§ **WORK TO BE COMPLETED**
Please rewrite the items below with every "sandy beach at lower left" switched to "pebbly shore at lower left" and all other text left as it is.

§ **PROVIDED MATERIAL**
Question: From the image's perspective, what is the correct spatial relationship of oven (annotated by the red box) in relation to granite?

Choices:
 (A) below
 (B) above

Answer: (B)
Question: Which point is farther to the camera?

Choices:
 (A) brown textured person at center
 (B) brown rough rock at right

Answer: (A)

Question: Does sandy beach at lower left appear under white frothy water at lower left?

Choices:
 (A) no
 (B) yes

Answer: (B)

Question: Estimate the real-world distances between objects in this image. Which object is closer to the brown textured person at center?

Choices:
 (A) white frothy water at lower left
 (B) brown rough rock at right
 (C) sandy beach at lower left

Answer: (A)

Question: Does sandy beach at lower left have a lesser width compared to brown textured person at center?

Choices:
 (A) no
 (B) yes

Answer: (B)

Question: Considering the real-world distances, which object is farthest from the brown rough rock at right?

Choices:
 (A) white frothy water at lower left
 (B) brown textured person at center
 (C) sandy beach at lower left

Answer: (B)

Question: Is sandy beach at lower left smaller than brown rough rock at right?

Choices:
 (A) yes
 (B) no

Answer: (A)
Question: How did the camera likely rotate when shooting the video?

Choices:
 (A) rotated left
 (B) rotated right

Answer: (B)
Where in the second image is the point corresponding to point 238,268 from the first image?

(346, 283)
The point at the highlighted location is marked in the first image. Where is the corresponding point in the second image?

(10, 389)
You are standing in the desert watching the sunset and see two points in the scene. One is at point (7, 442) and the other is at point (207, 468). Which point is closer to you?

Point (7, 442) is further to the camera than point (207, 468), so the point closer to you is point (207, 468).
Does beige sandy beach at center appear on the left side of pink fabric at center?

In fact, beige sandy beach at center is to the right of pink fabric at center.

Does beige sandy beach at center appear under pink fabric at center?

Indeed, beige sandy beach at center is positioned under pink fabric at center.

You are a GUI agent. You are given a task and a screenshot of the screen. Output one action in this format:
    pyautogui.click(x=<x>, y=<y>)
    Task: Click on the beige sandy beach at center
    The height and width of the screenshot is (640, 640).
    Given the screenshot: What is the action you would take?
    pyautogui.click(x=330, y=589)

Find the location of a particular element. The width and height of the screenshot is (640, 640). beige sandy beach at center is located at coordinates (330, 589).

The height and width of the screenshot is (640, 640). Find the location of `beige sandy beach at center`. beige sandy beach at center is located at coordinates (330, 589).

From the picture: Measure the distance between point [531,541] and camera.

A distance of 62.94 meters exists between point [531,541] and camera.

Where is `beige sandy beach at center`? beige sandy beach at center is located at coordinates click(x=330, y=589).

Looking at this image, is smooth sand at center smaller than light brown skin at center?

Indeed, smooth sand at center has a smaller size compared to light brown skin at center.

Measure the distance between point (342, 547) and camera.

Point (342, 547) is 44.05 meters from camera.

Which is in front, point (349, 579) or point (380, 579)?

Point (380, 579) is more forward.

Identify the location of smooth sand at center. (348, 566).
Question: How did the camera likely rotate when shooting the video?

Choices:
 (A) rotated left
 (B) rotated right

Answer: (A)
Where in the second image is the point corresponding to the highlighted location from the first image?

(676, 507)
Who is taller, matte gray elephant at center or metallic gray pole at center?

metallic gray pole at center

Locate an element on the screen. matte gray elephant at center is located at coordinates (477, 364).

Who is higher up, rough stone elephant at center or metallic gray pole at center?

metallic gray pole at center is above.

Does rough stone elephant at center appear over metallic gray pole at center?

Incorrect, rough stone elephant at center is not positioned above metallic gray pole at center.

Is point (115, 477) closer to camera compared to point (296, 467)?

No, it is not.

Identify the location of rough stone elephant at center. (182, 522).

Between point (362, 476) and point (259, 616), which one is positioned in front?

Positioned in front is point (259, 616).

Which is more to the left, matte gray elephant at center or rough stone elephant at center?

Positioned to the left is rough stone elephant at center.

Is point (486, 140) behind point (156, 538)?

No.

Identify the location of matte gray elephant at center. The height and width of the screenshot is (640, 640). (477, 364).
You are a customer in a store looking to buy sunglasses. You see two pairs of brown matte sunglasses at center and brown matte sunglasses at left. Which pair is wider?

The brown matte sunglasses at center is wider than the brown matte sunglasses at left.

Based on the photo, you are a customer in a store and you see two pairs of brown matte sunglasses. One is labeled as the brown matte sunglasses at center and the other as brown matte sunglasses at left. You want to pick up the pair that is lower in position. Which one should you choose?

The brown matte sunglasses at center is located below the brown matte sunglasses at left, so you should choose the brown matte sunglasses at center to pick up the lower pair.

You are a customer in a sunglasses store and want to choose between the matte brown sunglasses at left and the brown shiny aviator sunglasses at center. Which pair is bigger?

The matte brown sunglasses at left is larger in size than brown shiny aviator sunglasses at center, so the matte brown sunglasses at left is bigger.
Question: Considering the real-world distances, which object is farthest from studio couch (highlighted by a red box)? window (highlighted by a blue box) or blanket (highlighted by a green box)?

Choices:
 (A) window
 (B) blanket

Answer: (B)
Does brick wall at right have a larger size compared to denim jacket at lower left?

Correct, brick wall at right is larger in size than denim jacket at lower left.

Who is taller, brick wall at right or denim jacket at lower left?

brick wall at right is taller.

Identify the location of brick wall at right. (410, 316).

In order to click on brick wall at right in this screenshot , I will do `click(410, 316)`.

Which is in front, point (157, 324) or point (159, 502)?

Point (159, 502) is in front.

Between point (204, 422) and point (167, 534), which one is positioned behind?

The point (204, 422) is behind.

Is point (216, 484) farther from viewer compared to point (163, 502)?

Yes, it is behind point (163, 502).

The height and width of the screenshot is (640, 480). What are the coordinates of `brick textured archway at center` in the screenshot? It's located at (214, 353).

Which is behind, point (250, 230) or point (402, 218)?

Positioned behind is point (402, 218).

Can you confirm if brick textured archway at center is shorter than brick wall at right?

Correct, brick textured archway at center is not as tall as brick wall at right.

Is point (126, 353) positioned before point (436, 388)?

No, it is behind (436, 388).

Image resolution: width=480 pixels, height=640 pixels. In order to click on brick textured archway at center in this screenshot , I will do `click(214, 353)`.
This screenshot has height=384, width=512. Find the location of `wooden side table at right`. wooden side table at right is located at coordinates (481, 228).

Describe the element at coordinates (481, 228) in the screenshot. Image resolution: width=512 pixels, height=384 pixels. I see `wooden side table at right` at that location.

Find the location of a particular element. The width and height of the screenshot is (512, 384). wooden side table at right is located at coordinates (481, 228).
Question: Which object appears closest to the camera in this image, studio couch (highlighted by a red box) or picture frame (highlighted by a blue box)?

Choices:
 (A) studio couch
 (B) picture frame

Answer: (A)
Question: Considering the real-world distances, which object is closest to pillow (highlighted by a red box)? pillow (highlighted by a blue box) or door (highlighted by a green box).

§ **EXERCISE OUTPUT**
Question: From the image's perspective, what is the correct spatial relationship of oven (annotated by the red box) in relation to granite?

Choices:
 (A) below
 (B) above

Answer: (B)
Question: Which point is farther to the camera?

Choices:
 (A) brown textured person at center
 (B) brown rough rock at right

Answer: (A)

Question: Does pebbly shore at lower left appear under white frothy water at lower left?

Choices:
 (A) no
 (B) yes

Answer: (B)

Question: Estimate the real-world distances between objects in this image. Which object is closer to the brown textured person at center?

Choices:
 (A) white frothy water at lower left
 (B) brown rough rock at right
 (C) pebbly shore at lower left

Answer: (A)

Question: Does pebbly shore at lower left have a lesser width compared to brown textured person at center?

Choices:
 (A) no
 (B) yes

Answer: (B)

Question: Considering the real-world distances, which object is farthest from the brown rough rock at right?

Choices:
 (A) white frothy water at lower left
 (B) brown textured person at center
 (C) pebbly shore at lower left

Answer: (B)

Question: Is pebbly shore at lower left smaller than brown rough rock at right?

Choices:
 (A) yes
 (B) no

Answer: (A)
Question: How did the camera likely rotate when shooting the video?

Choices:
 (A) rotated left
 (B) rotated right

Answer: (B)
Where in the second image is the point corresponding to point 238,268 from the first image?

(346, 283)
The point at the highlighted location is marked in the first image. Where is the corresponding point in the second image?

(10, 389)
You are standing in the desert watching the sunset and see two points in the scene. One is at point (7, 442) and the other is at point (207, 468). Which point is closer to you?

Point (7, 442) is further to the camera than point (207, 468), so the point closer to you is point (207, 468).
Does beige sandy beach at center appear on the left side of pink fabric at center?

In fact, beige sandy beach at center is to the right of pink fabric at center.

Does beige sandy beach at center appear under pink fabric at center?

Indeed, beige sandy beach at center is positioned under pink fabric at center.

You are a GUI agent. You are given a task and a screenshot of the screen. Output one action in this format:
    pyautogui.click(x=<x>, y=<y>)
    Task: Click on the beige sandy beach at center
    The height and width of the screenshot is (640, 640).
    Given the screenshot: What is the action you would take?
    pyautogui.click(x=330, y=589)

Find the location of a particular element. The width and height of the screenshot is (640, 640). beige sandy beach at center is located at coordinates (330, 589).

The height and width of the screenshot is (640, 640). Find the location of `beige sandy beach at center`. beige sandy beach at center is located at coordinates (330, 589).

From the picture: Measure the distance between point [531,541] and camera.

A distance of 62.94 meters exists between point [531,541] and camera.

Where is `beige sandy beach at center`? beige sandy beach at center is located at coordinates click(x=330, y=589).

Looking at this image, is smooth sand at center smaller than light brown skin at center?

Indeed, smooth sand at center has a smaller size compared to light brown skin at center.

Measure the distance between point (342, 547) and camera.

Point (342, 547) is 44.05 meters from camera.

Which is in front, point (349, 579) or point (380, 579)?

Point (380, 579) is more forward.

Identify the location of smooth sand at center. (348, 566).
Question: How did the camera likely rotate when shooting the video?

Choices:
 (A) rotated left
 (B) rotated right

Answer: (A)
Where in the second image is the point corresponding to the highlighted location from the first image?

(676, 507)
Who is taller, matte gray elephant at center or metallic gray pole at center?

metallic gray pole at center

Locate an element on the screen. matte gray elephant at center is located at coordinates (477, 364).

Who is higher up, rough stone elephant at center or metallic gray pole at center?

metallic gray pole at center is above.

Does rough stone elephant at center appear over metallic gray pole at center?

Incorrect, rough stone elephant at center is not positioned above metallic gray pole at center.

Is point (115, 477) closer to camera compared to point (296, 467)?

No, it is not.

Identify the location of rough stone elephant at center. (182, 522).

Between point (362, 476) and point (259, 616), which one is positioned in front?

Positioned in front is point (259, 616).

Which is more to the left, matte gray elephant at center or rough stone elephant at center?

Positioned to the left is rough stone elephant at center.

Is point (486, 140) behind point (156, 538)?

No.

Identify the location of matte gray elephant at center. The height and width of the screenshot is (640, 640). (477, 364).
You are a customer in a store looking to buy sunglasses. You see two pairs of brown matte sunglasses at center and brown matte sunglasses at left. Which pair is wider?

The brown matte sunglasses at center is wider than the brown matte sunglasses at left.

Based on the photo, you are a customer in a store and you see two pairs of brown matte sunglasses. One is labeled as the brown matte sunglasses at center and the other as brown matte sunglasses at left. You want to pick up the pair that is lower in position. Which one should you choose?

The brown matte sunglasses at center is located below the brown matte sunglasses at left, so you should choose the brown matte sunglasses at center to pick up the lower pair.

You are a customer in a sunglasses store and want to choose between the matte brown sunglasses at left and the brown shiny aviator sunglasses at center. Which pair is bigger?

The matte brown sunglasses at left is larger in size than brown shiny aviator sunglasses at center, so the matte brown sunglasses at left is bigger.
Question: Considering the real-world distances, which object is farthest from studio couch (highlighted by a red box)? window (highlighted by a blue box) or blanket (highlighted by a green box)?

Choices:
 (A) window
 (B) blanket

Answer: (B)
Does brick wall at right have a larger size compared to denim jacket at lower left?

Correct, brick wall at right is larger in size than denim jacket at lower left.

Who is taller, brick wall at right or denim jacket at lower left?

brick wall at right is taller.

Identify the location of brick wall at right. (410, 316).

In order to click on brick wall at right in this screenshot , I will do `click(410, 316)`.

Which is in front, point (157, 324) or point (159, 502)?

Point (159, 502) is in front.

Between point (204, 422) and point (167, 534), which one is positioned behind?

The point (204, 422) is behind.

Is point (216, 484) farther from viewer compared to point (163, 502)?

Yes, it is behind point (163, 502).

The height and width of the screenshot is (640, 480). What are the coordinates of `brick textured archway at center` in the screenshot? It's located at (214, 353).

Which is behind, point (250, 230) or point (402, 218)?

Positioned behind is point (402, 218).

Can you confirm if brick textured archway at center is shorter than brick wall at right?

Correct, brick textured archway at center is not as tall as brick wall at right.

Is point (126, 353) positioned before point (436, 388)?

No, it is behind (436, 388).

Image resolution: width=480 pixels, height=640 pixels. In order to click on brick textured archway at center in this screenshot , I will do `click(214, 353)`.
This screenshot has height=384, width=512. Find the location of `wooden side table at right`. wooden side table at right is located at coordinates (481, 228).

Describe the element at coordinates (481, 228) in the screenshot. Image resolution: width=512 pixels, height=384 pixels. I see `wooden side table at right` at that location.

Find the location of a particular element. The width and height of the screenshot is (512, 384). wooden side table at right is located at coordinates (481, 228).
Question: Which object appears closest to the camera in this image, studio couch (highlighted by a red box) or picture frame (highlighted by a blue box)?

Choices:
 (A) studio couch
 (B) picture frame

Answer: (A)
Question: Considering the real-world distances, which object is closest to pillow (highlighted by a red box)? pillow (highlighted by a blue box) or door (highlighted by a green box).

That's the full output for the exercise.